Some records:
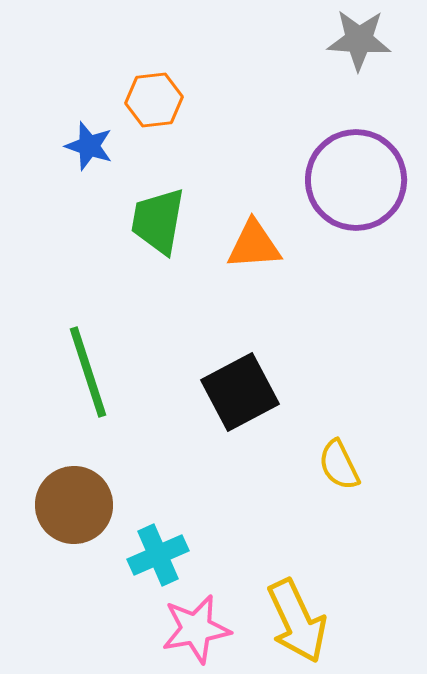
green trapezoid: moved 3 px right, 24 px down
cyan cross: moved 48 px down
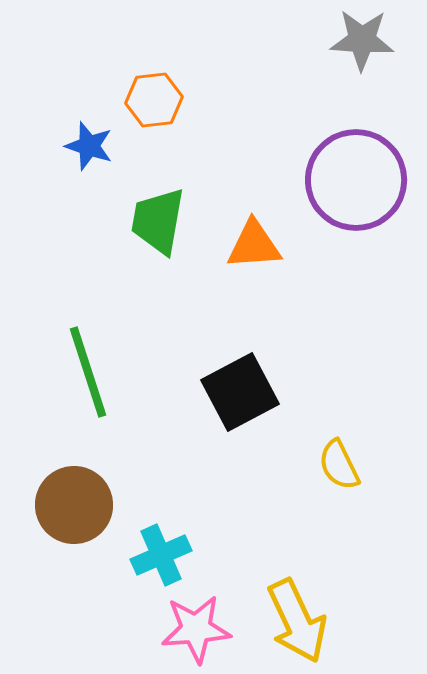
gray star: moved 3 px right
cyan cross: moved 3 px right
pink star: rotated 6 degrees clockwise
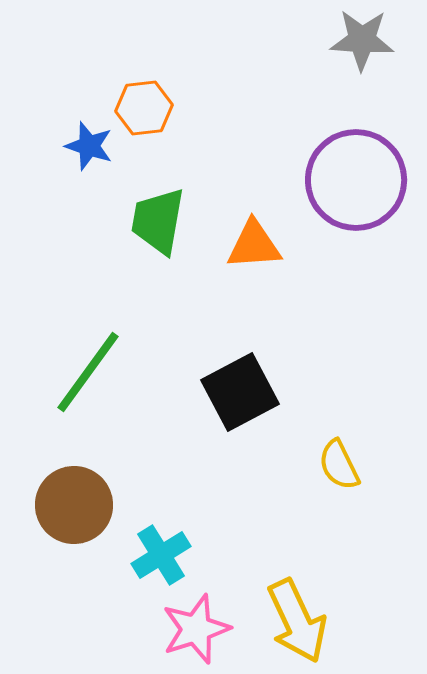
orange hexagon: moved 10 px left, 8 px down
green line: rotated 54 degrees clockwise
cyan cross: rotated 8 degrees counterclockwise
pink star: rotated 14 degrees counterclockwise
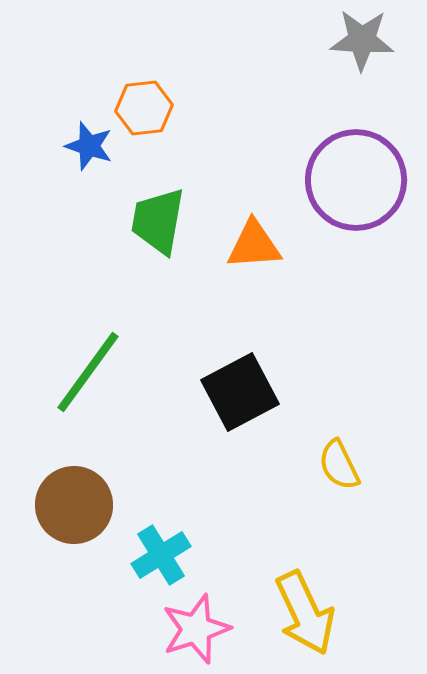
yellow arrow: moved 8 px right, 8 px up
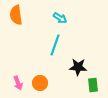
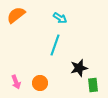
orange semicircle: rotated 60 degrees clockwise
black star: moved 1 px right, 1 px down; rotated 18 degrees counterclockwise
pink arrow: moved 2 px left, 1 px up
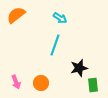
orange circle: moved 1 px right
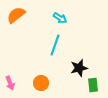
pink arrow: moved 6 px left, 1 px down
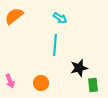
orange semicircle: moved 2 px left, 1 px down
cyan line: rotated 15 degrees counterclockwise
pink arrow: moved 2 px up
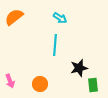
orange semicircle: moved 1 px down
orange circle: moved 1 px left, 1 px down
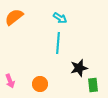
cyan line: moved 3 px right, 2 px up
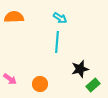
orange semicircle: rotated 36 degrees clockwise
cyan line: moved 1 px left, 1 px up
black star: moved 1 px right, 1 px down
pink arrow: moved 2 px up; rotated 32 degrees counterclockwise
green rectangle: rotated 56 degrees clockwise
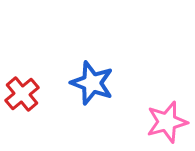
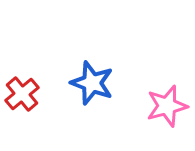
pink star: moved 16 px up
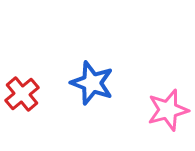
pink star: moved 1 px right, 4 px down
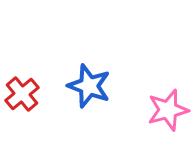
blue star: moved 3 px left, 3 px down
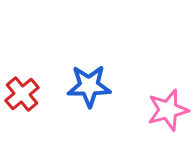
blue star: rotated 21 degrees counterclockwise
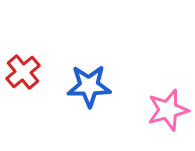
red cross: moved 1 px right, 22 px up
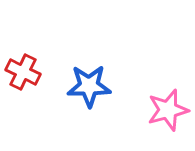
red cross: rotated 24 degrees counterclockwise
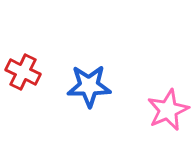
pink star: rotated 9 degrees counterclockwise
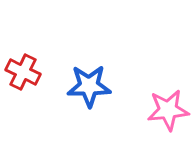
pink star: rotated 18 degrees clockwise
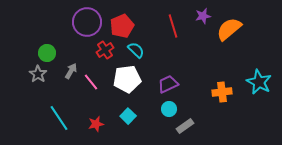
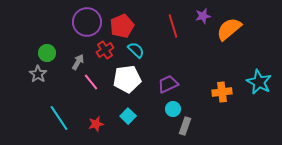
gray arrow: moved 7 px right, 9 px up
cyan circle: moved 4 px right
gray rectangle: rotated 36 degrees counterclockwise
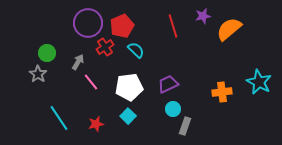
purple circle: moved 1 px right, 1 px down
red cross: moved 3 px up
white pentagon: moved 2 px right, 8 px down
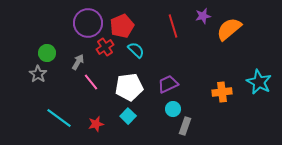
cyan line: rotated 20 degrees counterclockwise
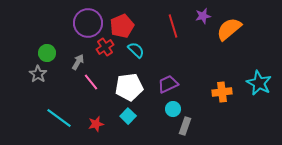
cyan star: moved 1 px down
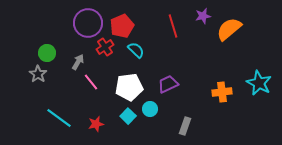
cyan circle: moved 23 px left
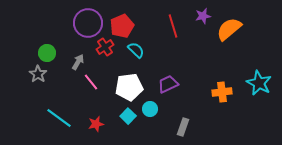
gray rectangle: moved 2 px left, 1 px down
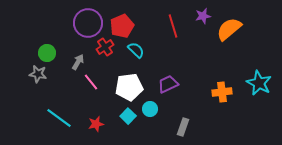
gray star: rotated 24 degrees counterclockwise
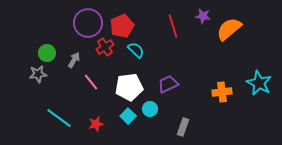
purple star: rotated 21 degrees clockwise
gray arrow: moved 4 px left, 2 px up
gray star: rotated 18 degrees counterclockwise
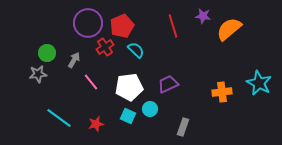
cyan square: rotated 21 degrees counterclockwise
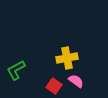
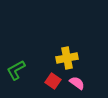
pink semicircle: moved 1 px right, 2 px down
red square: moved 1 px left, 5 px up
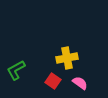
pink semicircle: moved 3 px right
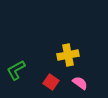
yellow cross: moved 1 px right, 3 px up
red square: moved 2 px left, 1 px down
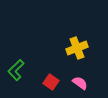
yellow cross: moved 9 px right, 7 px up; rotated 10 degrees counterclockwise
green L-shape: rotated 15 degrees counterclockwise
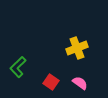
green L-shape: moved 2 px right, 3 px up
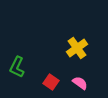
yellow cross: rotated 15 degrees counterclockwise
green L-shape: moved 1 px left; rotated 20 degrees counterclockwise
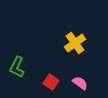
yellow cross: moved 2 px left, 5 px up
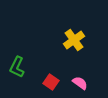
yellow cross: moved 1 px left, 3 px up
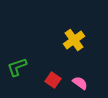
green L-shape: rotated 45 degrees clockwise
red square: moved 2 px right, 2 px up
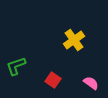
green L-shape: moved 1 px left, 1 px up
pink semicircle: moved 11 px right
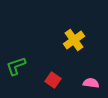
pink semicircle: rotated 28 degrees counterclockwise
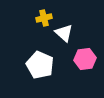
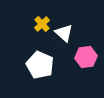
yellow cross: moved 2 px left, 6 px down; rotated 28 degrees counterclockwise
pink hexagon: moved 1 px right, 2 px up
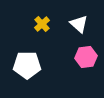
white triangle: moved 15 px right, 9 px up
white pentagon: moved 13 px left; rotated 24 degrees counterclockwise
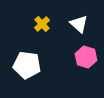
pink hexagon: rotated 25 degrees clockwise
white pentagon: rotated 8 degrees clockwise
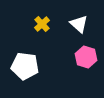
white pentagon: moved 2 px left, 1 px down
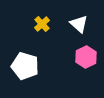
pink hexagon: rotated 15 degrees clockwise
white pentagon: rotated 8 degrees clockwise
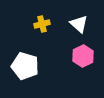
yellow cross: rotated 28 degrees clockwise
pink hexagon: moved 3 px left, 1 px up
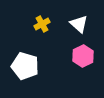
yellow cross: rotated 14 degrees counterclockwise
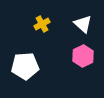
white triangle: moved 4 px right
white pentagon: rotated 20 degrees counterclockwise
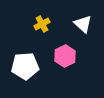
pink hexagon: moved 18 px left
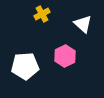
yellow cross: moved 10 px up
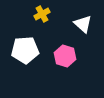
pink hexagon: rotated 15 degrees counterclockwise
white pentagon: moved 16 px up
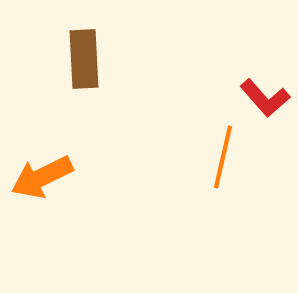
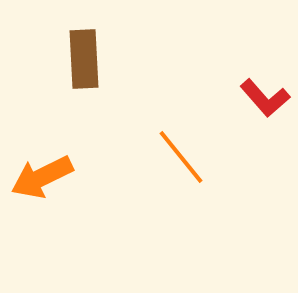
orange line: moved 42 px left; rotated 52 degrees counterclockwise
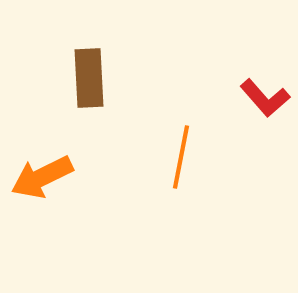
brown rectangle: moved 5 px right, 19 px down
orange line: rotated 50 degrees clockwise
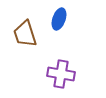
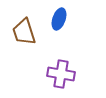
brown trapezoid: moved 1 px left, 2 px up
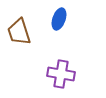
brown trapezoid: moved 5 px left
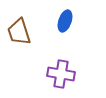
blue ellipse: moved 6 px right, 2 px down
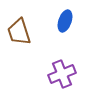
purple cross: moved 1 px right; rotated 32 degrees counterclockwise
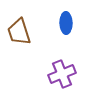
blue ellipse: moved 1 px right, 2 px down; rotated 20 degrees counterclockwise
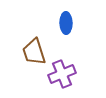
brown trapezoid: moved 15 px right, 20 px down
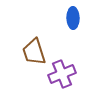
blue ellipse: moved 7 px right, 5 px up
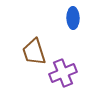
purple cross: moved 1 px right, 1 px up
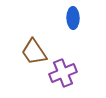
brown trapezoid: rotated 16 degrees counterclockwise
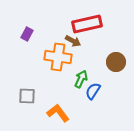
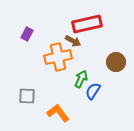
orange cross: rotated 20 degrees counterclockwise
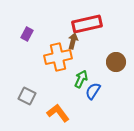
brown arrow: rotated 105 degrees counterclockwise
gray square: rotated 24 degrees clockwise
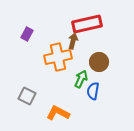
brown circle: moved 17 px left
blue semicircle: rotated 24 degrees counterclockwise
orange L-shape: rotated 25 degrees counterclockwise
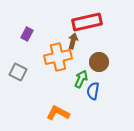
red rectangle: moved 2 px up
gray square: moved 9 px left, 24 px up
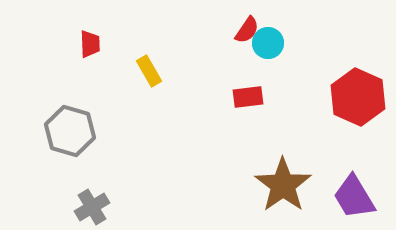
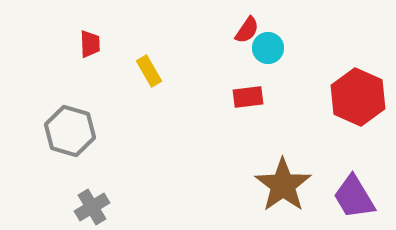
cyan circle: moved 5 px down
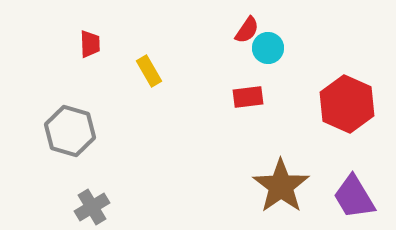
red hexagon: moved 11 px left, 7 px down
brown star: moved 2 px left, 1 px down
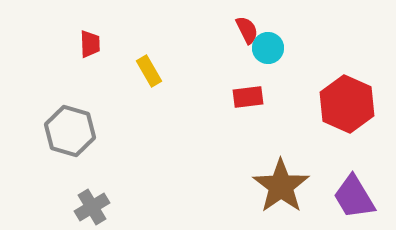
red semicircle: rotated 60 degrees counterclockwise
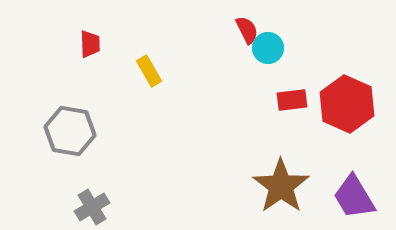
red rectangle: moved 44 px right, 3 px down
gray hexagon: rotated 6 degrees counterclockwise
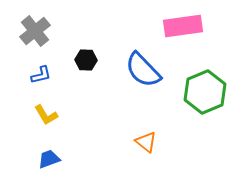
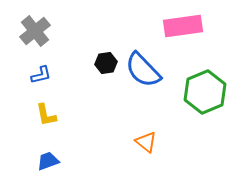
black hexagon: moved 20 px right, 3 px down; rotated 10 degrees counterclockwise
yellow L-shape: rotated 20 degrees clockwise
blue trapezoid: moved 1 px left, 2 px down
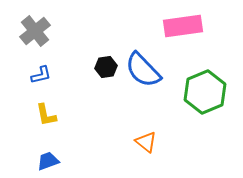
black hexagon: moved 4 px down
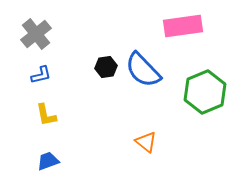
gray cross: moved 1 px right, 3 px down
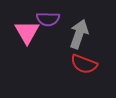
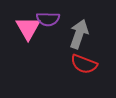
pink triangle: moved 1 px right, 4 px up
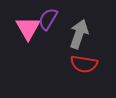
purple semicircle: rotated 120 degrees clockwise
red semicircle: rotated 12 degrees counterclockwise
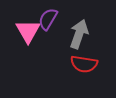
pink triangle: moved 3 px down
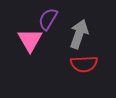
pink triangle: moved 2 px right, 9 px down
red semicircle: rotated 12 degrees counterclockwise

WHAT YOU SHOULD DO:
Write out every line from the entries above as one numbered list, skipping blank lines and leaving out the picture lines.

TASK OUTPUT:
1. green trapezoid: moved 3 px right, 24 px down
2. cyan cross: moved 48 px down
3. gray star: moved 3 px right
4. cyan cross: moved 3 px right
5. pink star: rotated 6 degrees clockwise
6. orange hexagon: moved 10 px left, 8 px down
7. green line: rotated 54 degrees clockwise
8. cyan cross: rotated 8 degrees counterclockwise
9. pink star: rotated 14 degrees counterclockwise
10. yellow arrow: moved 8 px right, 8 px up
11. orange semicircle: rotated 60 degrees clockwise
12. black star: moved 1 px right, 1 px down; rotated 18 degrees counterclockwise
13. pink arrow: moved 2 px left, 1 px up
14. orange circle: moved 1 px right
15. pink arrow: moved 6 px left, 1 px down
16. orange semicircle: moved 2 px left, 1 px down
17. cyan line: rotated 15 degrees counterclockwise
18. pink arrow: moved 2 px up
19. orange semicircle: moved 1 px down
20. orange circle: moved 1 px left, 1 px down
21. cyan line: moved 3 px right, 2 px up
22. orange semicircle: rotated 36 degrees clockwise
23. cyan line: moved 1 px left, 1 px up
24. black star: moved 1 px right, 1 px down
25. pink arrow: moved 2 px up; rotated 32 degrees counterclockwise
26. green rectangle: rotated 56 degrees clockwise
27. pink star: moved 16 px up
28. pink star: moved 1 px right, 4 px down
29. blue star: moved 3 px left, 3 px down
30. blue star: rotated 21 degrees counterclockwise
31. red cross: moved 1 px right, 22 px up
32. red cross: rotated 24 degrees counterclockwise
33. pink star: rotated 9 degrees counterclockwise
34. pink star: rotated 18 degrees clockwise
35. gray arrow: moved 7 px right, 9 px up
36. cyan circle: moved 4 px right
37. gray rectangle: rotated 36 degrees counterclockwise
38. purple circle: moved 1 px right, 1 px down
39. red cross: moved 3 px up
40. white pentagon: moved 2 px right, 8 px down
41. cyan line: rotated 20 degrees counterclockwise
42. cyan star: moved 1 px down
43. cyan circle: moved 23 px left
44. gray rectangle: moved 2 px left, 1 px down
45. gray star: rotated 24 degrees counterclockwise
46. purple star: rotated 21 degrees clockwise
47. gray arrow: moved 4 px left, 2 px up
48. gray star: rotated 18 degrees counterclockwise
49. cyan square: rotated 21 degrees counterclockwise
50. pink semicircle: moved 1 px right, 2 px down
51. red square: moved 1 px left, 5 px up
52. pink semicircle: moved 3 px right
53. yellow cross: moved 1 px right, 3 px up
54. red square: moved 2 px left, 1 px down
55. yellow cross: moved 9 px right, 7 px up; rotated 10 degrees counterclockwise
56. green L-shape: rotated 15 degrees counterclockwise
57. green L-shape: moved 2 px right, 3 px up
58. yellow cross: rotated 15 degrees counterclockwise
59. green L-shape: moved 1 px left; rotated 20 degrees counterclockwise
60. yellow cross: moved 2 px left, 5 px up
61. yellow cross: moved 1 px left, 3 px up
62. green L-shape: rotated 45 degrees clockwise
63. red square: moved 2 px right, 2 px up
64. green L-shape: moved 1 px left, 1 px up
65. pink semicircle: moved 11 px right
66. pink semicircle: rotated 28 degrees counterclockwise
67. yellow cross: moved 2 px left, 6 px down; rotated 28 degrees counterclockwise
68. pink hexagon: moved 1 px right, 2 px up
69. white triangle: moved 15 px right, 9 px up
70. white pentagon: moved 13 px left; rotated 24 degrees counterclockwise
71. pink hexagon: rotated 25 degrees clockwise
72. white pentagon: rotated 8 degrees clockwise
73. white pentagon: moved 2 px left, 1 px down
74. pink hexagon: rotated 15 degrees clockwise
75. white pentagon: rotated 8 degrees clockwise
76. yellow cross: rotated 28 degrees clockwise
77. pink hexagon: moved 3 px left, 1 px up
78. yellow cross: rotated 14 degrees counterclockwise
79. white triangle: moved 4 px right
80. white pentagon: rotated 20 degrees counterclockwise
81. pink hexagon: moved 18 px left
82. yellow cross: moved 10 px up
83. pink hexagon: rotated 15 degrees counterclockwise
84. white pentagon: moved 16 px up
85. orange line: moved 42 px left; rotated 52 degrees counterclockwise
86. brown rectangle: moved 5 px right, 19 px down
87. orange line: rotated 50 degrees clockwise
88. brown trapezoid: moved 1 px left, 2 px up
89. brown trapezoid: moved 5 px left
90. blue ellipse: moved 6 px right, 2 px down
91. purple cross: moved 1 px right; rotated 32 degrees counterclockwise
92. blue ellipse: moved 1 px right, 2 px down; rotated 20 degrees counterclockwise
93. brown trapezoid: moved 15 px right, 20 px down
94. blue ellipse: moved 7 px right, 5 px up
95. purple cross: moved 1 px right, 1 px up
96. brown trapezoid: rotated 16 degrees counterclockwise
97. orange cross: rotated 20 degrees counterclockwise
98. brown arrow: rotated 105 degrees counterclockwise
99. gray square: rotated 24 degrees clockwise
100. brown circle: moved 17 px left
101. blue semicircle: rotated 24 degrees counterclockwise
102. orange L-shape: rotated 25 degrees counterclockwise
103. red rectangle: moved 2 px up
104. gray square: moved 9 px left, 24 px up
105. cyan circle: moved 5 px down
106. red hexagon: moved 11 px left, 7 px down
107. brown star: moved 2 px left, 1 px down
108. red semicircle: rotated 60 degrees counterclockwise
109. red rectangle: moved 44 px right, 3 px down
110. gray hexagon: rotated 6 degrees counterclockwise
111. black hexagon: moved 20 px right, 3 px down; rotated 10 degrees counterclockwise
112. yellow L-shape: rotated 20 degrees clockwise
113. blue trapezoid: moved 1 px left, 2 px down
114. black hexagon: moved 4 px down
115. gray cross: moved 1 px right, 3 px down
116. pink triangle: moved 1 px right, 4 px up
117. purple semicircle: rotated 120 degrees clockwise
118. red semicircle: rotated 12 degrees counterclockwise
119. pink triangle: moved 3 px down
120. pink triangle: moved 2 px right, 9 px down
121. red semicircle: rotated 12 degrees counterclockwise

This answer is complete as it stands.